[Extracted records]
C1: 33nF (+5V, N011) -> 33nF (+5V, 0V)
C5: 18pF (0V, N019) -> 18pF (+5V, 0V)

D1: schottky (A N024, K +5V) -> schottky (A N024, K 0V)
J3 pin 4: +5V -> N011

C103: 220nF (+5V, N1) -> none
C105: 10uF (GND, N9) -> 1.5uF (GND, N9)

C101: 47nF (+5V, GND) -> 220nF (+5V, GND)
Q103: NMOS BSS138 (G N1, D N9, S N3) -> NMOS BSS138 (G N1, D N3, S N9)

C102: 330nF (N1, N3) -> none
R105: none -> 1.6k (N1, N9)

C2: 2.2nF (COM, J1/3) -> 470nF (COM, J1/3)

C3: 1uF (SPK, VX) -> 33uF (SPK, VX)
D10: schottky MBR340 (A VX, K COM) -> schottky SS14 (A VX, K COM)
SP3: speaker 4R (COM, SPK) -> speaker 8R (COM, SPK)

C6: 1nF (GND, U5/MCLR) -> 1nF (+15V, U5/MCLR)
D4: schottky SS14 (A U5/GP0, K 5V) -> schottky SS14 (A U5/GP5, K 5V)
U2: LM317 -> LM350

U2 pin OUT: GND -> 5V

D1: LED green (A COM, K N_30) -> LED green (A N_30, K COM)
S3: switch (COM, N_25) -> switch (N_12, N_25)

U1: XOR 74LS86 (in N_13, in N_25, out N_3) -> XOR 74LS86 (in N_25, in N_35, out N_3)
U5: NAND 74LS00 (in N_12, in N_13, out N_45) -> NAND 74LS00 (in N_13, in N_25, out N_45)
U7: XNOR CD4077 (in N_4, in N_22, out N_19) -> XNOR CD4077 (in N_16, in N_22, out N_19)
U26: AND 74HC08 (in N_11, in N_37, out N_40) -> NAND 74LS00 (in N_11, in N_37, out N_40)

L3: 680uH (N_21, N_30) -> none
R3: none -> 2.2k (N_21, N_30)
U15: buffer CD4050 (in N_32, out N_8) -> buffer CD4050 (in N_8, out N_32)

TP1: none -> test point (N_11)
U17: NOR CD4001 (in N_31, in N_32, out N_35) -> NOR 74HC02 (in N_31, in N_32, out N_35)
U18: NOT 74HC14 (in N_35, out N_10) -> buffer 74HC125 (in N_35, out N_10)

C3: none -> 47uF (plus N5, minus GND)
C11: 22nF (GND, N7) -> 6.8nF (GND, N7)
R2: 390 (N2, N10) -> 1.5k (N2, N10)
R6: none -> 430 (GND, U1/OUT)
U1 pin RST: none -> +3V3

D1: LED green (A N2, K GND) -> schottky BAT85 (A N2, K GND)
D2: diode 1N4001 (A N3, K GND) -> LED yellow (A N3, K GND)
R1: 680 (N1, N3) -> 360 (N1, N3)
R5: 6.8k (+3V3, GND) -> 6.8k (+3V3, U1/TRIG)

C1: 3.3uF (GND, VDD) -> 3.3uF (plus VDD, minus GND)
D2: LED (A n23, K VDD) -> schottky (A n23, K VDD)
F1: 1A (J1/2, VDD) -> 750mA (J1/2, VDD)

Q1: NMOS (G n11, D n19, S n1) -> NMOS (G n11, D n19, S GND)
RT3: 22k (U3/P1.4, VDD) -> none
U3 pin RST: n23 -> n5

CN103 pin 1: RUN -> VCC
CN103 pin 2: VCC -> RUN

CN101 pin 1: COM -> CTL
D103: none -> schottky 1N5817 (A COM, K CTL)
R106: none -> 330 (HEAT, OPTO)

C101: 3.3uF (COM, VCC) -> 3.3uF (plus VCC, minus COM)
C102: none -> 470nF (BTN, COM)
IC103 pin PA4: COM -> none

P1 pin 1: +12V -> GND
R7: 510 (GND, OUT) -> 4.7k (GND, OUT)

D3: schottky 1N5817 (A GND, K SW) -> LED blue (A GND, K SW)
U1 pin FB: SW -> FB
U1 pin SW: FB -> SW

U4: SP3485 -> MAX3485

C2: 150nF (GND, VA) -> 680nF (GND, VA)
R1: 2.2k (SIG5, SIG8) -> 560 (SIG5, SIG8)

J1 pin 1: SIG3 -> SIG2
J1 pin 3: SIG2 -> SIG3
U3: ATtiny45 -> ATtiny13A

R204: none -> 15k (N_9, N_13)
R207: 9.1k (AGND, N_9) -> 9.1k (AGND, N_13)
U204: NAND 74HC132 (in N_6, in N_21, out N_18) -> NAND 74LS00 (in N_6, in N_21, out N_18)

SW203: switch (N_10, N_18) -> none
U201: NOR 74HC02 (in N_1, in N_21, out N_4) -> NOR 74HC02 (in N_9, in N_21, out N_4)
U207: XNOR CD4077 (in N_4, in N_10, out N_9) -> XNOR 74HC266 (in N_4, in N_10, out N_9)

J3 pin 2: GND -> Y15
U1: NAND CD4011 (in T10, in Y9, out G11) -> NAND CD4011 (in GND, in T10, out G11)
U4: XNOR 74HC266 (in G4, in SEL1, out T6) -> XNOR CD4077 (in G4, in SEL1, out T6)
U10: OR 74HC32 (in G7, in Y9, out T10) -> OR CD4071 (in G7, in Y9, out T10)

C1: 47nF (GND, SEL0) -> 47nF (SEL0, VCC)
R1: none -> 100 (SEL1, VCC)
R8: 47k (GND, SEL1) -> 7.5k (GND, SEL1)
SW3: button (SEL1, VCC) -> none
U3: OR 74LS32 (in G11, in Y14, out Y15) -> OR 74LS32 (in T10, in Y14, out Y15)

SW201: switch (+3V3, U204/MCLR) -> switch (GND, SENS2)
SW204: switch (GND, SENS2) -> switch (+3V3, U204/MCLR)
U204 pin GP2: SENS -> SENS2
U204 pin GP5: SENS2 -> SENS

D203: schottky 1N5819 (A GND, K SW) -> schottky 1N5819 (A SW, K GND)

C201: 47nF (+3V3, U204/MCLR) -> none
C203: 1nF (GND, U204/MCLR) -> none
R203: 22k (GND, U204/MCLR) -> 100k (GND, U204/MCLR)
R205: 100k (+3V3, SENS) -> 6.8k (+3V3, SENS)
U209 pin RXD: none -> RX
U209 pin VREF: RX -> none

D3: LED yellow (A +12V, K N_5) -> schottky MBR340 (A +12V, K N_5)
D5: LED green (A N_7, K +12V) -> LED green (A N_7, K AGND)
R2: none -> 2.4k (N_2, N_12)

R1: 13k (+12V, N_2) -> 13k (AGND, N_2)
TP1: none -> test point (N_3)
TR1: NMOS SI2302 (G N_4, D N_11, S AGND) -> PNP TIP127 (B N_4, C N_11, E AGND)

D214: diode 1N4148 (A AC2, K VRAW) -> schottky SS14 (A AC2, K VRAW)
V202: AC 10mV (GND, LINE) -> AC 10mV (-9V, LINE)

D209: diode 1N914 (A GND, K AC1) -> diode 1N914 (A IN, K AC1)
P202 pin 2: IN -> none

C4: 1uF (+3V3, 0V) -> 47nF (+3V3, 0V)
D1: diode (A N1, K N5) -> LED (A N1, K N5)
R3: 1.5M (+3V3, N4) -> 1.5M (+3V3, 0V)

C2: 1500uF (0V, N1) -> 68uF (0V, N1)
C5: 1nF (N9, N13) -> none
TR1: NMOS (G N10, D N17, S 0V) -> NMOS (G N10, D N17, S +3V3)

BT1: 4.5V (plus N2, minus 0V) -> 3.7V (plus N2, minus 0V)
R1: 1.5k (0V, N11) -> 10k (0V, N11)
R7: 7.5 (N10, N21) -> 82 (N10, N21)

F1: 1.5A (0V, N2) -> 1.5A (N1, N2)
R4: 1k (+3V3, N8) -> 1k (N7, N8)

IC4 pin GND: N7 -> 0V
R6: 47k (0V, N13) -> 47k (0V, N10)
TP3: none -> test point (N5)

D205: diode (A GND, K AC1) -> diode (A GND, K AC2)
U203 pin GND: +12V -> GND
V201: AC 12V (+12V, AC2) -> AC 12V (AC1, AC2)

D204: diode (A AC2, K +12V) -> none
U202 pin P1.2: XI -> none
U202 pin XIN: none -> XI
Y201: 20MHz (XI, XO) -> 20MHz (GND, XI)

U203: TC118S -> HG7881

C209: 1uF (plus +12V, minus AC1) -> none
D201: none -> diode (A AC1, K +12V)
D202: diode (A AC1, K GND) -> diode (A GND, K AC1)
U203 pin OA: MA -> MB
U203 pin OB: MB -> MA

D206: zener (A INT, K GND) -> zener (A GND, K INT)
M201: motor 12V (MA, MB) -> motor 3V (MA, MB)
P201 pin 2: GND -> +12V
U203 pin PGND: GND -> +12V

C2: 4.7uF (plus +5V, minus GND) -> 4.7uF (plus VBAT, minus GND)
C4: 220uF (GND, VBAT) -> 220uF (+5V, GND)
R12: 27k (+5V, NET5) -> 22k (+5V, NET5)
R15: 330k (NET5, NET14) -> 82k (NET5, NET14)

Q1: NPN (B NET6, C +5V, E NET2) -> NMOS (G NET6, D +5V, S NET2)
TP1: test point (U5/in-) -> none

YOUR ASSIGNMENT = Wherever "NMOS" occurs in the entries above, copy the line it sits on.

REPLY TO THE TASK =
Q103: NMOS BSS138 (G N1, D N9, S N3) -> NMOS BSS138 (G N1, D N3, S N9)
Q1: NMOS (G n11, D n19, S n1) -> NMOS (G n11, D n19, S GND)
TR1: NMOS SI2302 (G N_4, D N_11, S AGND) -> PNP TIP127 (B N_4, C N_11, E AGND)
TR1: NMOS (G N10, D N17, S 0V) -> NMOS (G N10, D N17, S +3V3)
Q1: NPN (B NET6, C +5V, E NET2) -> NMOS (G NET6, D +5V, S NET2)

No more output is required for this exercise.